» **Task brief**: Below are entries. Copy exactly the lines running from the line that holds "TFT pin SCK: D7 -> D9" to the line that holds "SD pin MOSI: GP19 -> GP22", with both ends included.

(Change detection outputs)
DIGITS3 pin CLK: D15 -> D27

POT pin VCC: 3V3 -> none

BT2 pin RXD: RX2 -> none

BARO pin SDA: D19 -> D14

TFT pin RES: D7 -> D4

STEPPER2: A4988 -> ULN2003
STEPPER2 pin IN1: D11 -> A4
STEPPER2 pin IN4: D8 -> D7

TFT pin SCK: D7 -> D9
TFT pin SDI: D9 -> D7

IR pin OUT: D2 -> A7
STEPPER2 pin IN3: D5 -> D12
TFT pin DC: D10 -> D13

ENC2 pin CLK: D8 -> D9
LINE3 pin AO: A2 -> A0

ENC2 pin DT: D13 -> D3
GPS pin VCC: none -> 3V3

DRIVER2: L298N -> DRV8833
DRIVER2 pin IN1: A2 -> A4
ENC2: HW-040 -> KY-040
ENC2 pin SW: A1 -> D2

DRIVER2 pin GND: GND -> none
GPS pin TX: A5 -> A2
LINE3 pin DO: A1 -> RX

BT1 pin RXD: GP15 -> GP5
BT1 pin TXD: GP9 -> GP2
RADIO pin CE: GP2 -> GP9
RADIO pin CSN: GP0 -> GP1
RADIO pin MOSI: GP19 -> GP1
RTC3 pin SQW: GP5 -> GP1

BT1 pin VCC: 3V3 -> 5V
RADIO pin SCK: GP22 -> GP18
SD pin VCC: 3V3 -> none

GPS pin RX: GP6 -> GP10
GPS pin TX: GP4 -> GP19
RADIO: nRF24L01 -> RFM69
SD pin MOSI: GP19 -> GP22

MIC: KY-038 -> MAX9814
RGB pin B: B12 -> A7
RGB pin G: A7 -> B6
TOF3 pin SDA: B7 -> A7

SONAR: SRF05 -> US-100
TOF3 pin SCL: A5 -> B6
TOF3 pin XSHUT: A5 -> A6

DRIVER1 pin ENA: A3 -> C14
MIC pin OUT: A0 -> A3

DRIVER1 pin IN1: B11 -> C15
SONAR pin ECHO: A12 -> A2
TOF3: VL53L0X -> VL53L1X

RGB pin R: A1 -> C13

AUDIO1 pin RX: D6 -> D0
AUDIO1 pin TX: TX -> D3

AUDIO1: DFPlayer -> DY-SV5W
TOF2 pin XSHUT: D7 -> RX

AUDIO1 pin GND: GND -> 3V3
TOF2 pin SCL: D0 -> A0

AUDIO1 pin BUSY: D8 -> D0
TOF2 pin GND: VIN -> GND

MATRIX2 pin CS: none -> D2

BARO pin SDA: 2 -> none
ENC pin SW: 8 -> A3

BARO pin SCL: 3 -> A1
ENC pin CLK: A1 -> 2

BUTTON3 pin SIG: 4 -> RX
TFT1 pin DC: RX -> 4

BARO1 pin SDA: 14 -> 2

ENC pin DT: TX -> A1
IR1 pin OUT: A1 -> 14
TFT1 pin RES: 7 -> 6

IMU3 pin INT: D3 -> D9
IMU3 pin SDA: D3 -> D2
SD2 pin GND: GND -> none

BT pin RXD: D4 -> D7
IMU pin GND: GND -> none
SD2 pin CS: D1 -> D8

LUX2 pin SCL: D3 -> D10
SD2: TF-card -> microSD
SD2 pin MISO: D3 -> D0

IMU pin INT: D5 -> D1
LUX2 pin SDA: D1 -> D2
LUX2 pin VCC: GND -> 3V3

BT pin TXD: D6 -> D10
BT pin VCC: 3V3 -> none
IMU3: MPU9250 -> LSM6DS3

» **Response below**:
TFT pin SCK: D7 -> D9
TFT pin SDI: D9 -> D7

IR pin OUT: D2 -> A7
STEPPER2 pin IN3: D5 -> D12
TFT pin DC: D10 -> D13

ENC2 pin CLK: D8 -> D9
LINE3 pin AO: A2 -> A0

ENC2 pin DT: D13 -> D3
GPS pin VCC: none -> 3V3

DRIVER2: L298N -> DRV8833
DRIVER2 pin IN1: A2 -> A4
ENC2: HW-040 -> KY-040
ENC2 pin SW: A1 -> D2

DRIVER2 pin GND: GND -> none
GPS pin TX: A5 -> A2
LINE3 pin DO: A1 -> RX

BT1 pin RXD: GP15 -> GP5
BT1 pin TXD: GP9 -> GP2
RADIO pin CE: GP2 -> GP9
RADIO pin CSN: GP0 -> GP1
RADIO pin MOSI: GP19 -> GP1
RTC3 pin SQW: GP5 -> GP1

BT1 pin VCC: 3V3 -> 5V
RADIO pin SCK: GP22 -> GP18
SD pin VCC: 3V3 -> none

GPS pin RX: GP6 -> GP10
GPS pin TX: GP4 -> GP19
RADIO: nRF24L01 -> RFM69
SD pin MOSI: GP19 -> GP22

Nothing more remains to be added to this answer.